__Aim__
Which lines in the records contain "partial", either alone or inside a longer string? Find each one and copy it in full.
— BEGIN Given records —
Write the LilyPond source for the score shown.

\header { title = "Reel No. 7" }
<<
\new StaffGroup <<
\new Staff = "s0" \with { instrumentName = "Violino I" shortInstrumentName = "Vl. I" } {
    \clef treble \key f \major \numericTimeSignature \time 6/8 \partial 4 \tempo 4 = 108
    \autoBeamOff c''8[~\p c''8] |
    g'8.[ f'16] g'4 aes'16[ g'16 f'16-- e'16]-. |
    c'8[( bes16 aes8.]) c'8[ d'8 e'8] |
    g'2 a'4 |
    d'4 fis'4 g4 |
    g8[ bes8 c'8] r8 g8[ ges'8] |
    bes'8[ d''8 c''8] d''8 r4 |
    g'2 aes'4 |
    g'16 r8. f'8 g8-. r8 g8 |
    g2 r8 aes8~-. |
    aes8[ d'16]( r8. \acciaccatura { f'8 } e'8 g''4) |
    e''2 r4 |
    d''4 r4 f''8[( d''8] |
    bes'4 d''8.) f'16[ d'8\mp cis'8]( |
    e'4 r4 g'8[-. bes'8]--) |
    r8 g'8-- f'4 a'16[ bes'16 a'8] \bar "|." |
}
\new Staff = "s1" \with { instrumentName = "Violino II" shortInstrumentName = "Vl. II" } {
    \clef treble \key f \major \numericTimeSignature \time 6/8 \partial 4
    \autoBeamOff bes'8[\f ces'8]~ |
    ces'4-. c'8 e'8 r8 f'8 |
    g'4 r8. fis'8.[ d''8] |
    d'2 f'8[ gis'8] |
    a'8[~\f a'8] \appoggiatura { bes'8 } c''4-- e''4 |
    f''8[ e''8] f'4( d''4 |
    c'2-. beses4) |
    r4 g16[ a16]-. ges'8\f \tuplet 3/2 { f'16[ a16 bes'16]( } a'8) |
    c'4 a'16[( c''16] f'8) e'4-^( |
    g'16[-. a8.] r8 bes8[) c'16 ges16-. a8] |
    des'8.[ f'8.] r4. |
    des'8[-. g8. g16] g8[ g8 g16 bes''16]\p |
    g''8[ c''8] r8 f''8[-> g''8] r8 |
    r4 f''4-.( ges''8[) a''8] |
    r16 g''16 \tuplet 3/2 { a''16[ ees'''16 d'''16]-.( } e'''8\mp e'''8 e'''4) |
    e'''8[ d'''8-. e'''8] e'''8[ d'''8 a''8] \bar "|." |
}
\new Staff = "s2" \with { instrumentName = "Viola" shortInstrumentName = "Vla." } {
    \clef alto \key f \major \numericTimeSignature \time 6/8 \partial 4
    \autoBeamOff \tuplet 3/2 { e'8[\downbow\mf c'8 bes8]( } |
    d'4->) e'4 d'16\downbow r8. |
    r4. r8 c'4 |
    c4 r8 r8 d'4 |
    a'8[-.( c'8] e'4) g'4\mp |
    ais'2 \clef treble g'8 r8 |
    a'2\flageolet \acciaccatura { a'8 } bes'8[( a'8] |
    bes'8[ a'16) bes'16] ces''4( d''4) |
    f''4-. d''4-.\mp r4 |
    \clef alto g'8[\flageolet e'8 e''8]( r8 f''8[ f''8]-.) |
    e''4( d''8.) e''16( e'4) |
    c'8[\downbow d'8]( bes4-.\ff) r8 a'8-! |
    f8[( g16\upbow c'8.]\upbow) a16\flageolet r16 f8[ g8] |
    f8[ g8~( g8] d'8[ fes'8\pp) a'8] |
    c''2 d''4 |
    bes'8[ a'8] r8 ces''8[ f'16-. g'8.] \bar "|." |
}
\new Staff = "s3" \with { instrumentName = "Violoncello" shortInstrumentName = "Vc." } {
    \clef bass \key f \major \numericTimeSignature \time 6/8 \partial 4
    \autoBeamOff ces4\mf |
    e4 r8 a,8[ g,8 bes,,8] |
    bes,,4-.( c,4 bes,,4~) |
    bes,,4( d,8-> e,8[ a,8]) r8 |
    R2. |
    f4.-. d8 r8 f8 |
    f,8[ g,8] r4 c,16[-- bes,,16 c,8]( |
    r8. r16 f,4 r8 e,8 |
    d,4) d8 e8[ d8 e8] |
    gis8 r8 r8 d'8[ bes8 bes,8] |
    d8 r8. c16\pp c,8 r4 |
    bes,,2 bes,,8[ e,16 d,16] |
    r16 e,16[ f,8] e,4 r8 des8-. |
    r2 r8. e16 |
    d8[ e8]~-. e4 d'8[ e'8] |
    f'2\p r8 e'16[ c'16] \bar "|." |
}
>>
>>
— END Given records —
__Exercise response__
    \clef treble \key f \major \numericTimeSignature \time 6/8 \partial 4 \tempo 4 = 108
    \clef treble \key f \major \numericTimeSignature \time 6/8 \partial 4
    \clef alto \key f \major \numericTimeSignature \time 6/8 \partial 4
    \clef bass \key f \major \numericTimeSignature \time 6/8 \partial 4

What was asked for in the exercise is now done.